* EXERCISE GOAL *
From the data that follows, set down exactly the lines from the one with "camera: 90 degrees right, 15 degrees down" through the one with "(304, 358) = (449, 523): none -> orange hat", counting both. Pictures stay out.

* Spatial reasoning data *
====
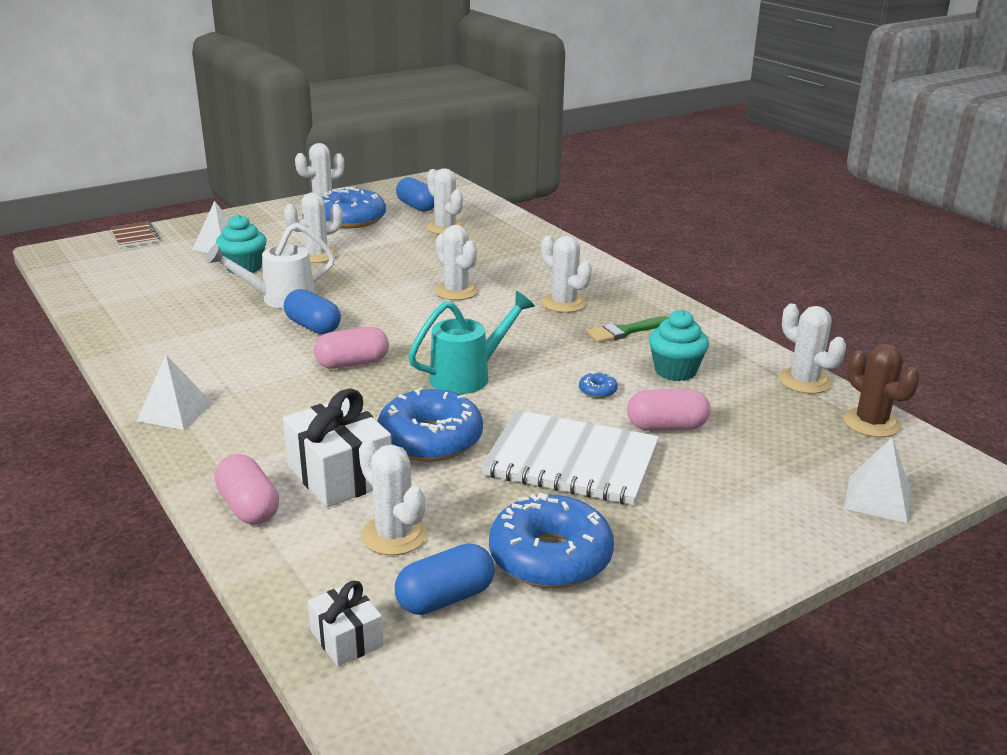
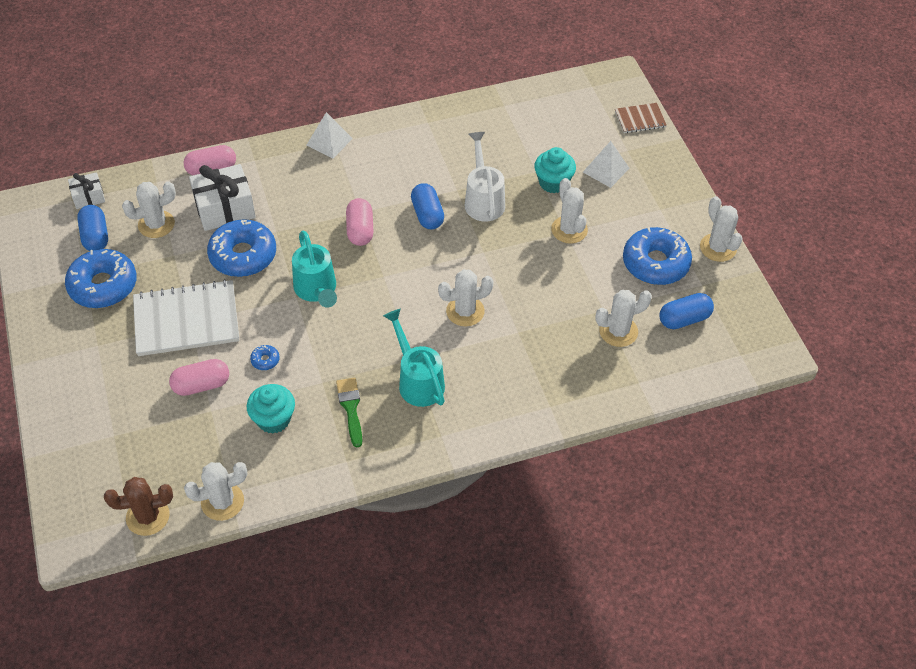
camera: 105 degrees right, 25 degrees up
(313, 327) = (427, 215): blue capsule -> blue capsule turned 75 degrees counterclockwise
(564, 303) = (418, 381): white cactus -> turquoise watering can
(571, 461) = (186, 320): white notebook -> white notebook turned 45 degrees clockwise
(666, 426) = (201, 385): pink capsule -> pink capsule turned 60 degrees clockwise
(877, 499) = (67, 470): white pyramid -> none

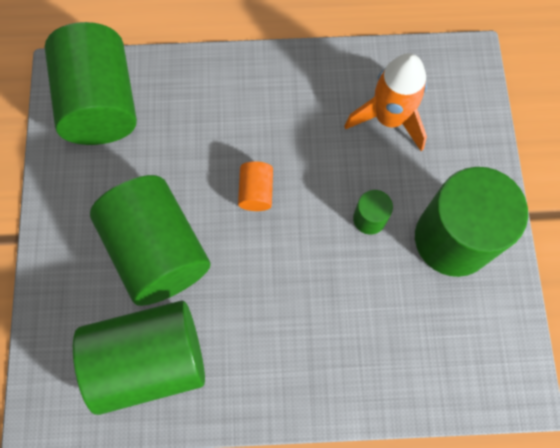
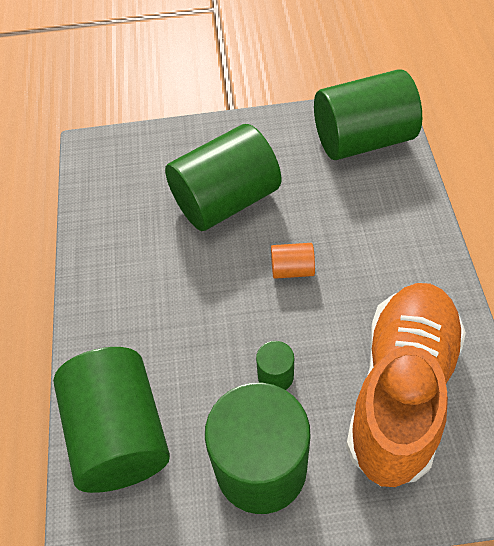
camera: 90 degrees right, 15 degrees down
(150, 360) = (129, 208): green cylinder -> green cylinder (120, 434)
(389, 119) = (401, 391): orange rocket -> orange shoe

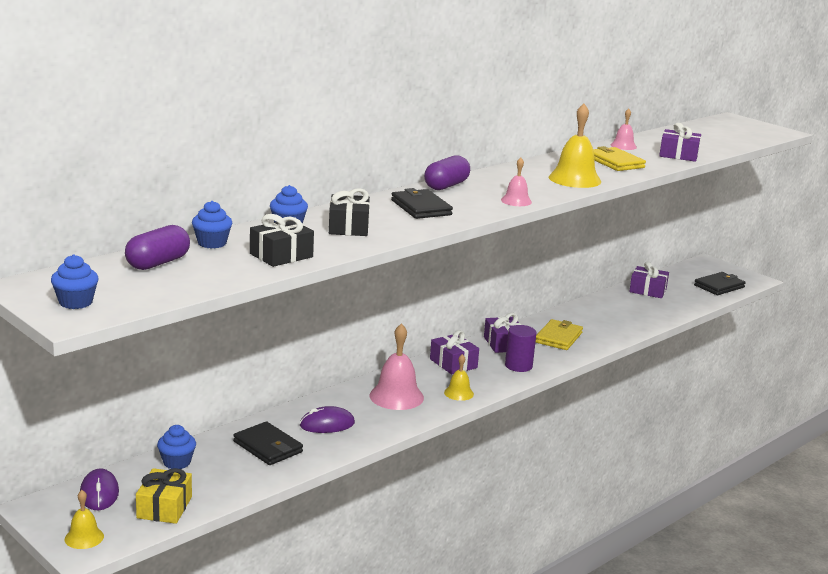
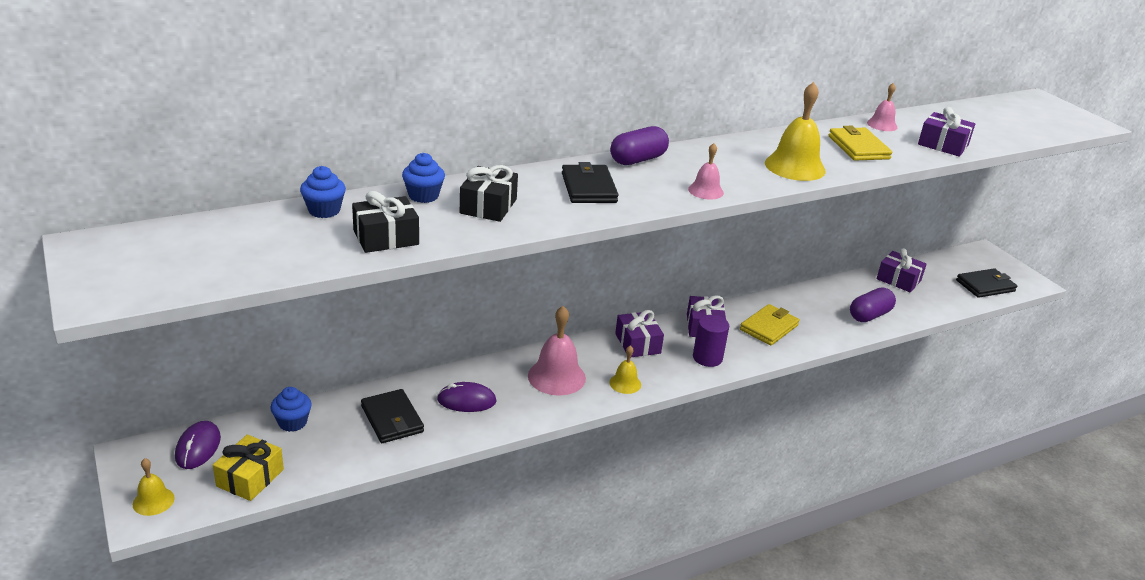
camera: 15 degrees right, 10 degrees up
(75, 302) = (119, 276): blue cupcake -> none
(158, 263) = (247, 231): purple capsule -> purple capsule (869, 315)

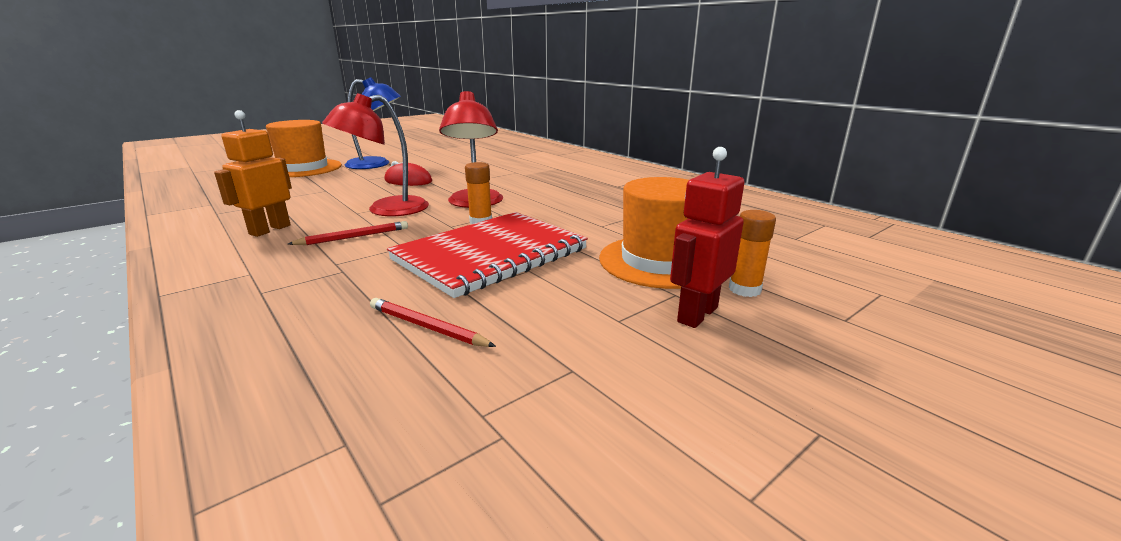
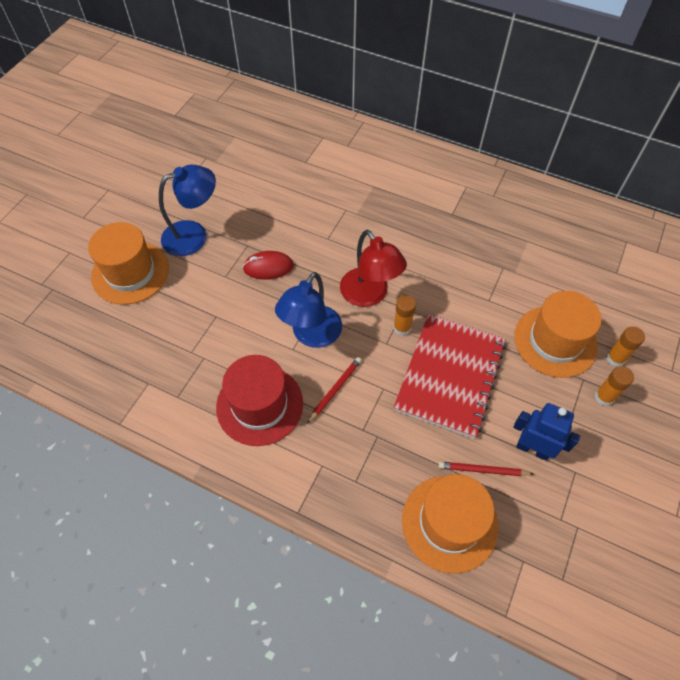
camera: 25 degrees left, 35 degrees up
(270, 230) = (259, 405): orange robot -> red hat
(304, 358) = (449, 523): none -> orange hat
(386, 210) = (312, 335): red lamp -> blue lamp
(527, 329) = (532, 449): none -> blue robot
(697, 314) = (604, 397): red robot -> orange glue stick

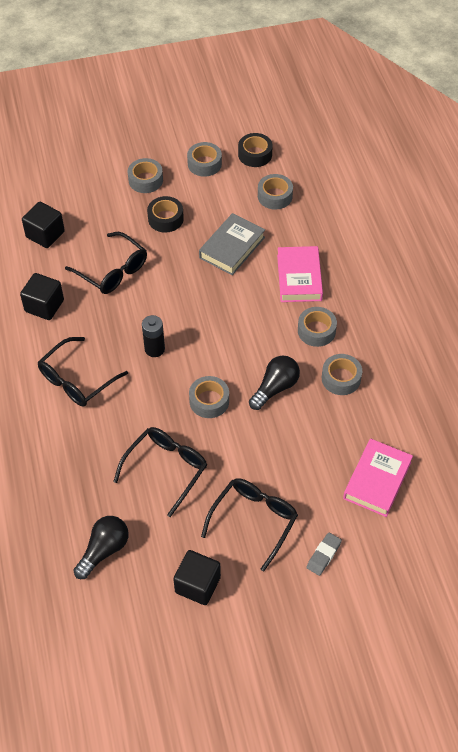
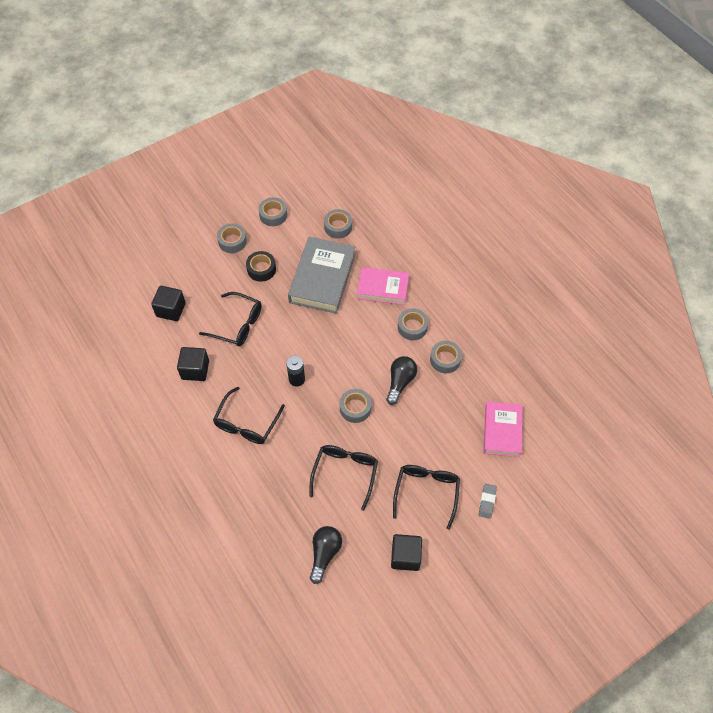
camera: 20 degrees left, 5 degrees up
(232, 247) = (322, 278): grey book -> grey book, size x1.53
(255, 154) = (309, 197): black tape -> none
(299, 278) = (383, 288): pink book -> pink book turned 60 degrees counterclockwise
====
* SOLUTION TO THE PROBLEM *
camera: 90 degrees right, 15 degrees down
(150, 360) = (129, 208): green cylinder -> green cylinder (120, 434)
(389, 119) = (401, 391): orange rocket -> orange shoe

camera: 15 degrees right, 10 degrees up
(75, 302) = (119, 276): blue cupcake -> none
(158, 263) = (247, 231): purple capsule -> purple capsule (869, 315)

camera: 25 degrees left, 35 degrees up
(270, 230) = (259, 405): orange robot -> red hat
(304, 358) = (449, 523): none -> orange hat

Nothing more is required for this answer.